Scene comparison data:
──────────

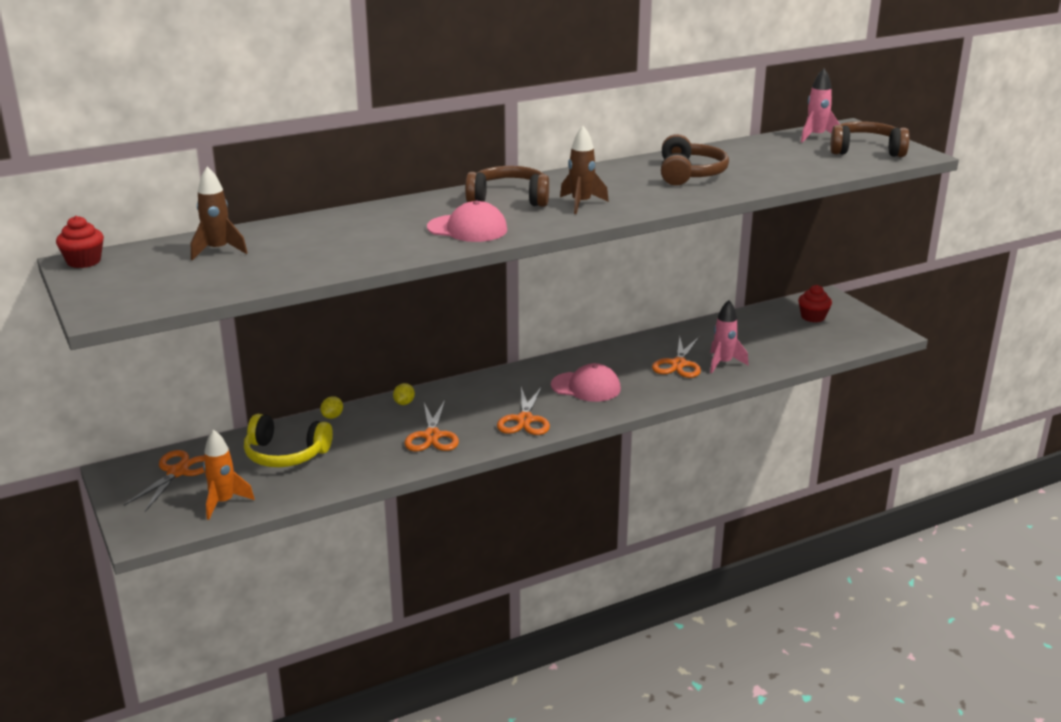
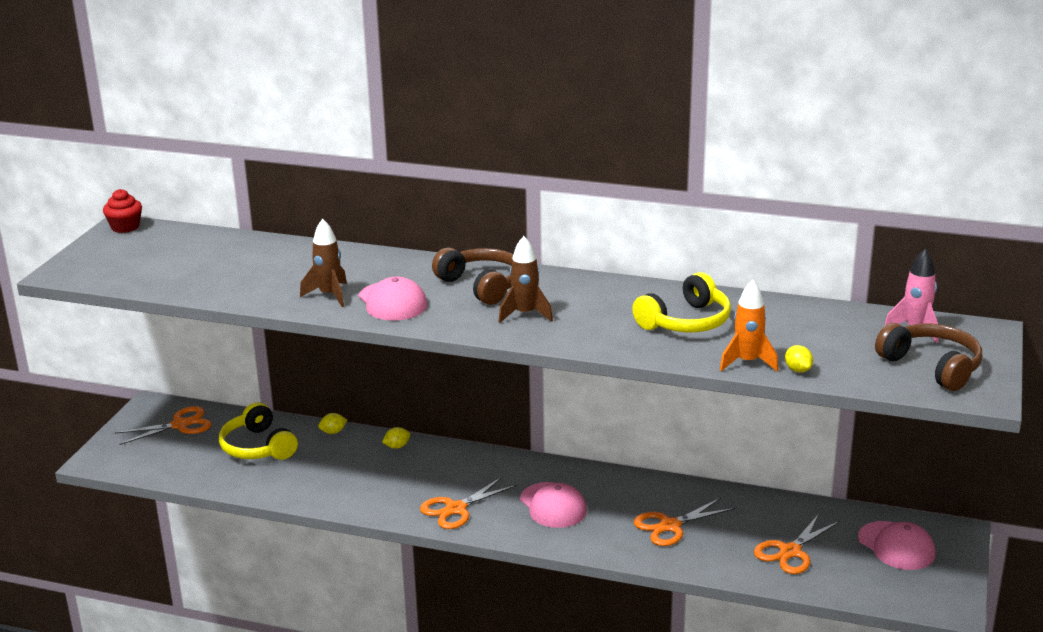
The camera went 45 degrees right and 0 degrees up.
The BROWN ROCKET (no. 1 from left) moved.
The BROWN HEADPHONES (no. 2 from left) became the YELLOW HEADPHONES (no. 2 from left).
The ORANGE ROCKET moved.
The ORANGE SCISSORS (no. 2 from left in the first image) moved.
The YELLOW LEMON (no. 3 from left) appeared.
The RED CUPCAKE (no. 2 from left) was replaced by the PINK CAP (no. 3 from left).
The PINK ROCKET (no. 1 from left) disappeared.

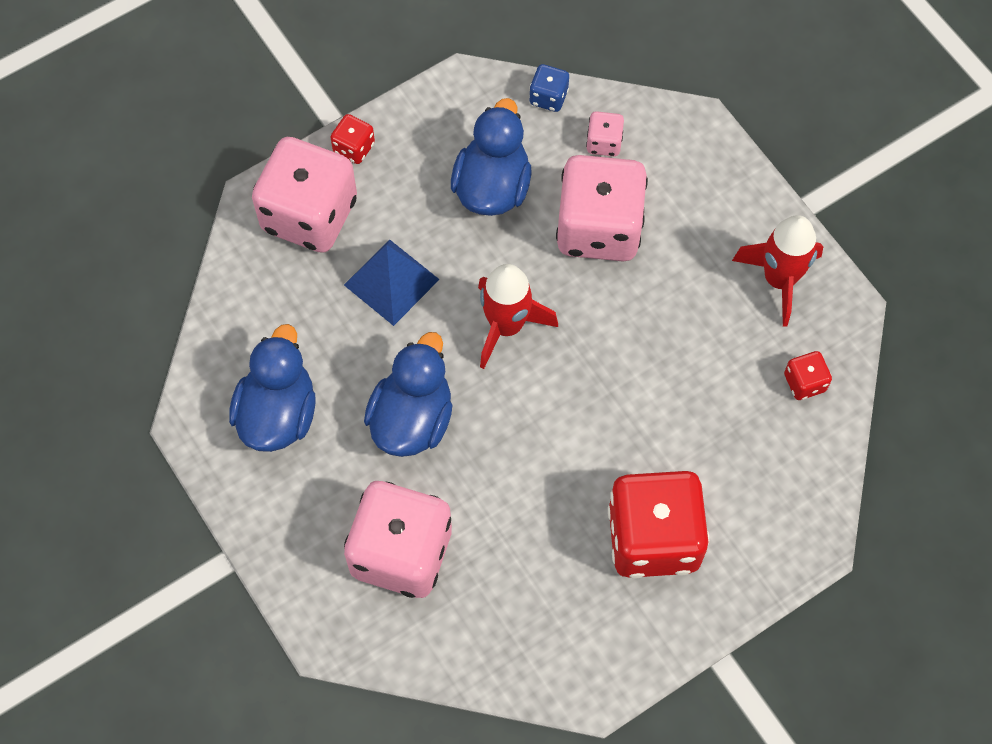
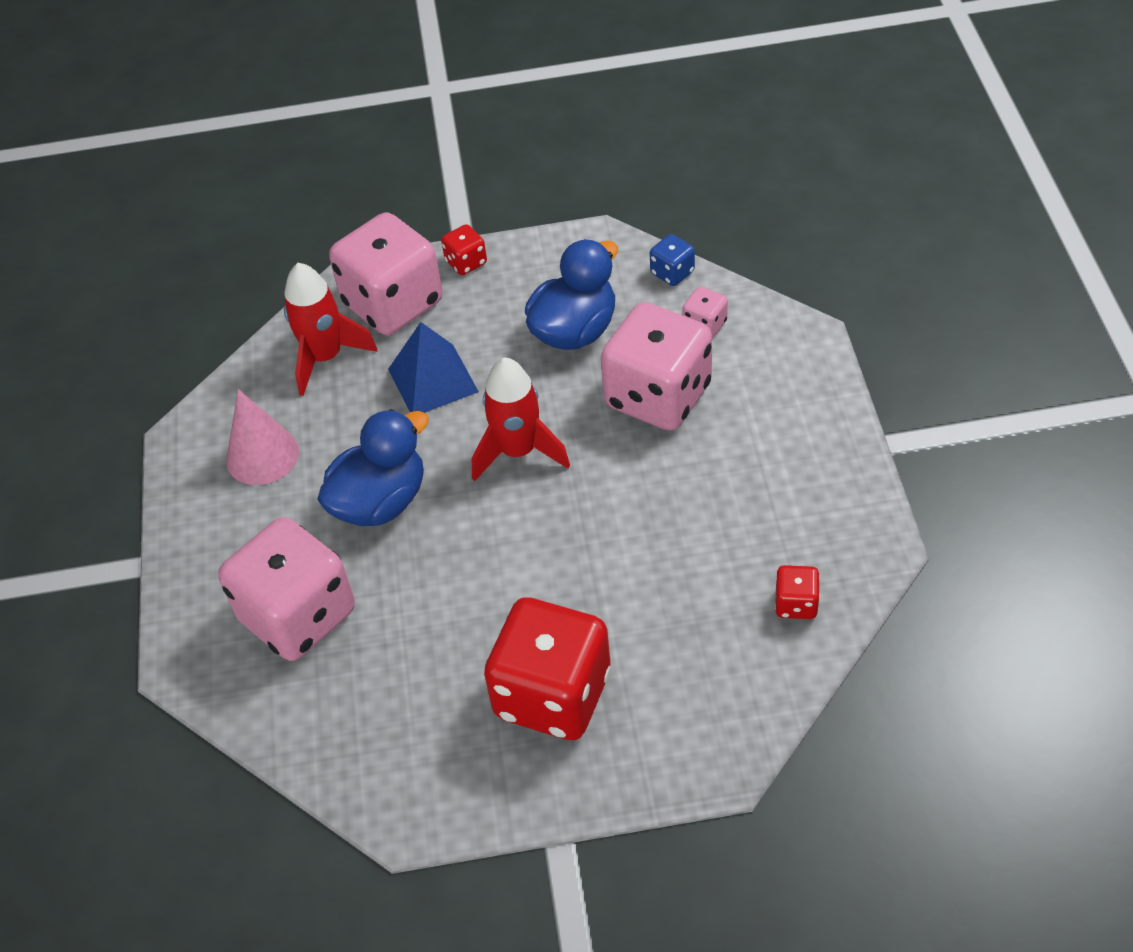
The camera went 30 degrees right and 15 degrees down.
The BLUE DUCK (no. 1 from left) was replaced by the PINK CONE.
The RED ROCKET (no. 2 from left in the first image) moved.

──────────

* Work to be completed *
Transcribe all records verbatim, no pictures.

* Answer below *
The camera went 45 degrees right and 0 degrees up.
The BROWN ROCKET (no. 1 from left) moved.
The BROWN HEADPHONES (no. 2 from left) became the YELLOW HEADPHONES (no. 2 from left).
The ORANGE ROCKET moved.
The ORANGE SCISSORS (no. 2 from left in the first image) moved.
The YELLOW LEMON (no. 3 from left) appeared.
The RED CUPCAKE (no. 2 from left) was replaced by the PINK CAP (no. 3 from left).
The PINK ROCKET (no. 1 from left) disappeared.

The camera went 30 degrees right and 15 degrees down.
The BLUE DUCK (no. 1 from left) was replaced by the PINK CONE.
The RED ROCKET (no. 2 from left in the first image) moved.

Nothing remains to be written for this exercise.